[Stored items]
┄┄┄┄┄┄┄┄┄┄┄┄┄┄┄┄┄┄┄┄
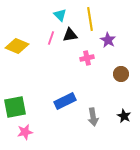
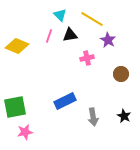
yellow line: moved 2 px right; rotated 50 degrees counterclockwise
pink line: moved 2 px left, 2 px up
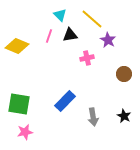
yellow line: rotated 10 degrees clockwise
brown circle: moved 3 px right
blue rectangle: rotated 20 degrees counterclockwise
green square: moved 4 px right, 3 px up; rotated 20 degrees clockwise
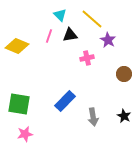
pink star: moved 2 px down
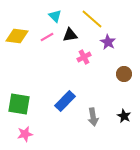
cyan triangle: moved 5 px left, 1 px down
pink line: moved 2 px left, 1 px down; rotated 40 degrees clockwise
purple star: moved 2 px down
yellow diamond: moved 10 px up; rotated 15 degrees counterclockwise
pink cross: moved 3 px left, 1 px up; rotated 16 degrees counterclockwise
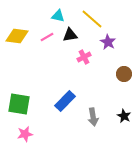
cyan triangle: moved 3 px right; rotated 32 degrees counterclockwise
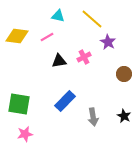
black triangle: moved 11 px left, 26 px down
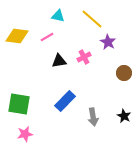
brown circle: moved 1 px up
┄┄┄┄┄┄┄┄┄┄┄┄┄┄┄┄┄┄┄┄
» Goal
Write out every text line in the rows above as a JSON list of strings, one string per line, with blank lines skipped. Don't include the pictures.

» Result of this task
[
  "yellow line: moved 2 px right; rotated 50 degrees counterclockwise",
  "pink line: moved 2 px left, 2 px up",
  "yellow line: rotated 10 degrees clockwise",
  "brown circle: moved 3 px right",
  "blue rectangle: rotated 20 degrees counterclockwise",
  "green square: moved 4 px right, 3 px up; rotated 20 degrees clockwise",
  "pink star: moved 2 px down",
  "cyan triangle: moved 5 px left, 1 px down",
  "pink line: moved 2 px left, 1 px down; rotated 40 degrees clockwise",
  "purple star: moved 2 px down",
  "yellow diamond: moved 10 px up; rotated 15 degrees counterclockwise",
  "pink cross: moved 3 px left, 1 px up; rotated 16 degrees counterclockwise",
  "cyan triangle: moved 3 px right; rotated 32 degrees counterclockwise",
  "black triangle: moved 11 px left, 26 px down",
  "brown circle: moved 1 px up"
]